ACTION ITEM: Once the line with "op=scaled; was=red_clock (no." is found, write it out along with every line after it, exactly, up to the last line of the entries below. Exclude pictures.

Object tracking records:

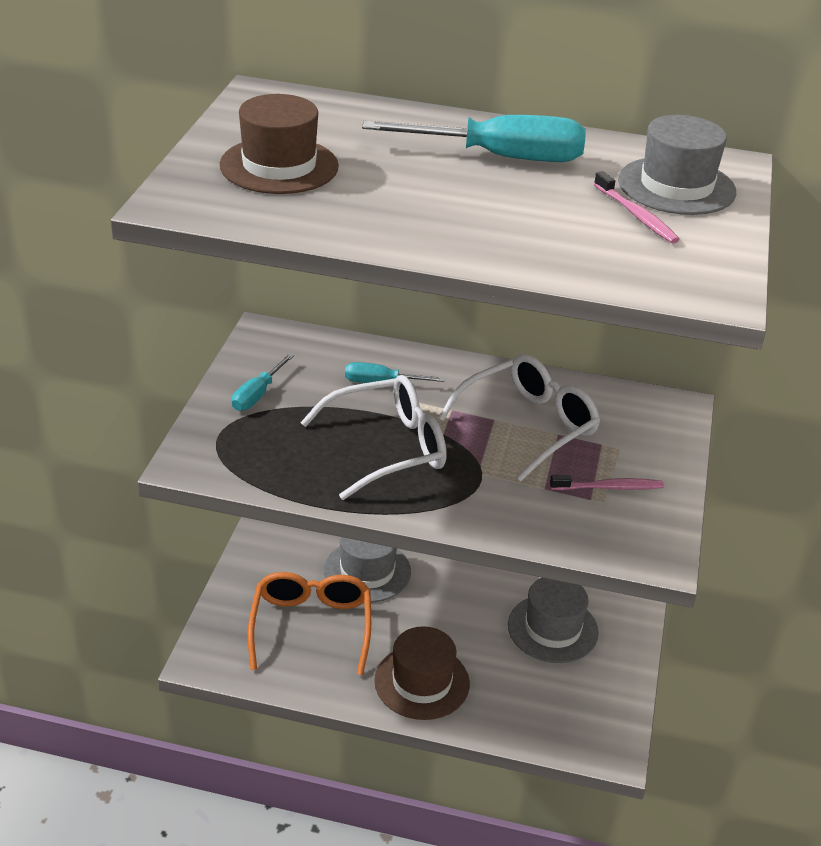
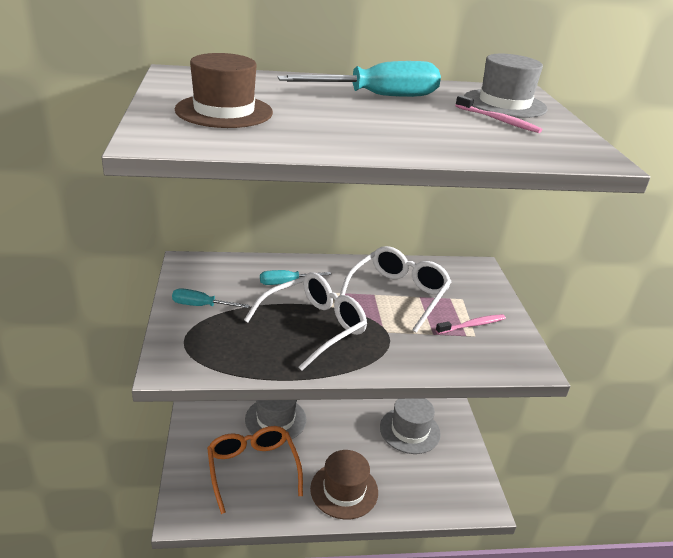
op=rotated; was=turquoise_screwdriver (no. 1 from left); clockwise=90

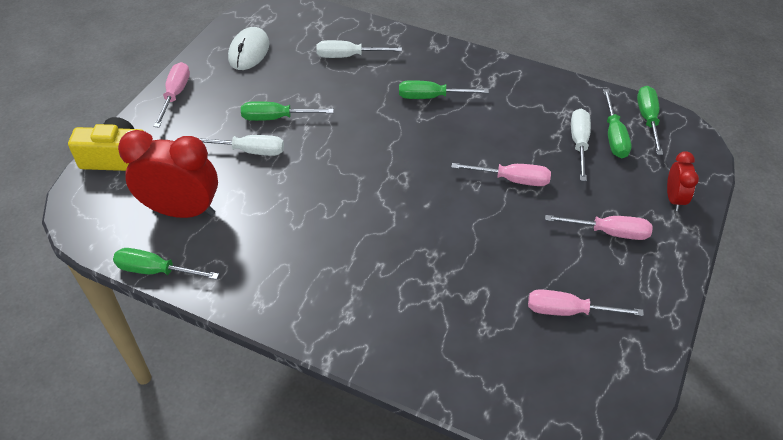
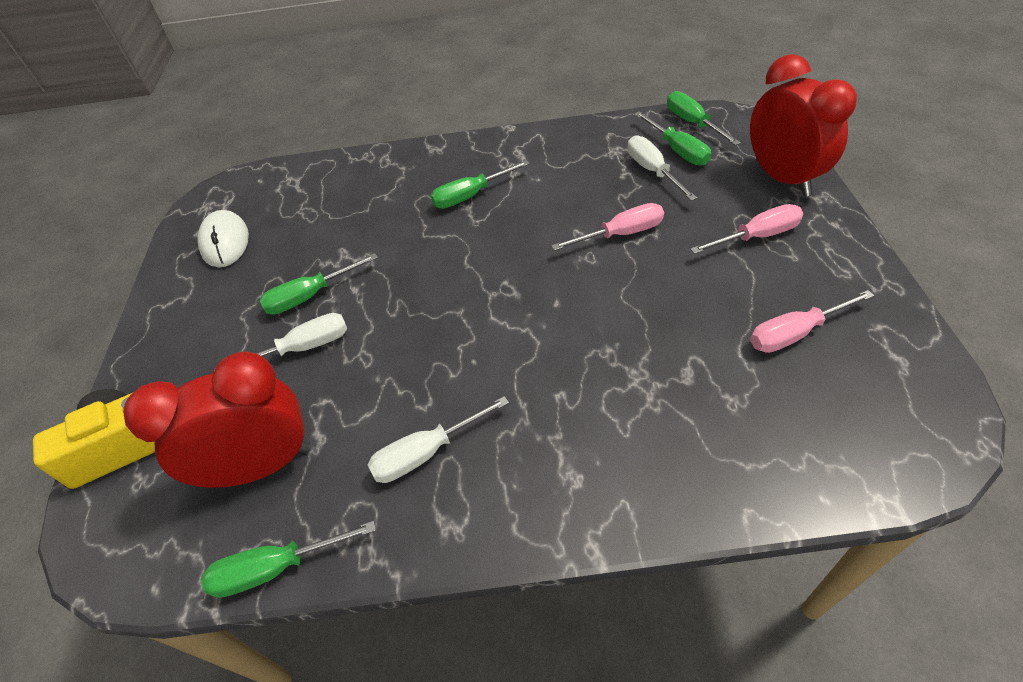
op=gone; was=pink_screwdriver (no. 1 from left)
op=shifted; was=white_screwdriver (no. 2 from left)
op=scaled; was=red_clock (no. 2 from left); ratio=1.94

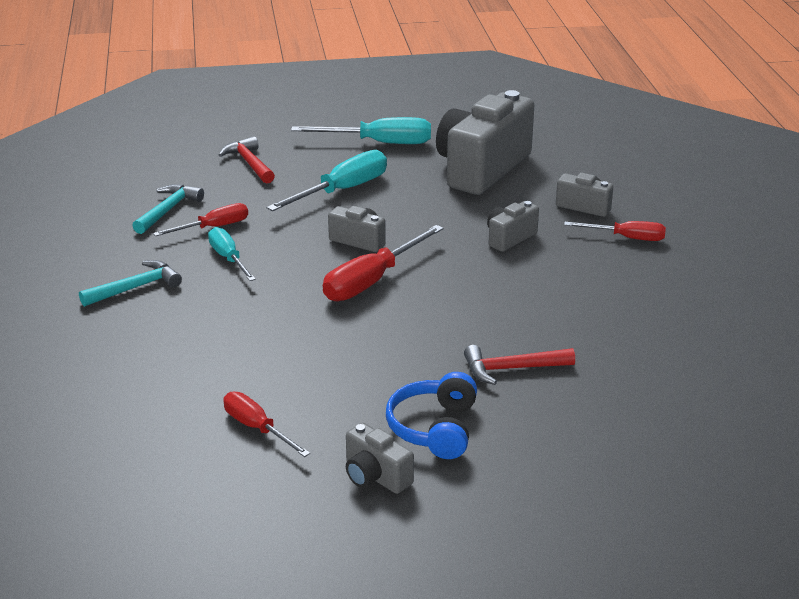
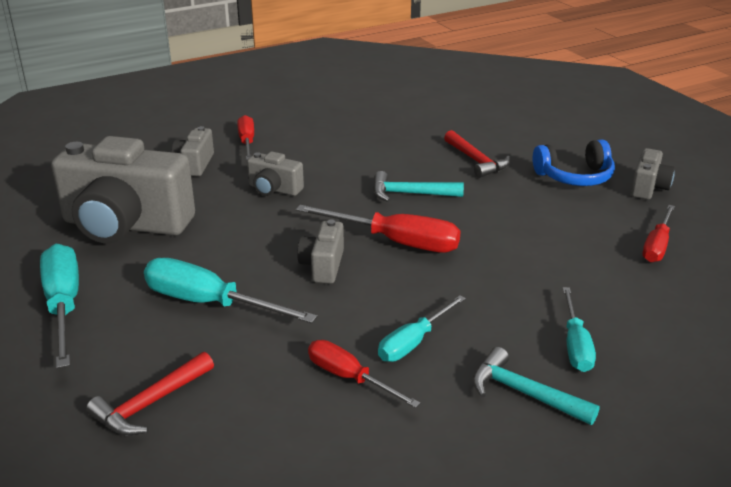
op=new; now=turquoise_screwdriver (no. 4 from left)
op=shifted; was=turquoise_hammer (no. 2 from left in the first image); now=turquoise_hammer (no. 1 from left)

RESPONSE AREA:
op=scaled; was=red_clock (no. 2 from left); ratio=1.94

op=new; now=turquoise_screwdriver (no. 4 from left)
op=shifted; was=turquoise_hammer (no. 2 from left in the first image); now=turquoise_hammer (no. 1 from left)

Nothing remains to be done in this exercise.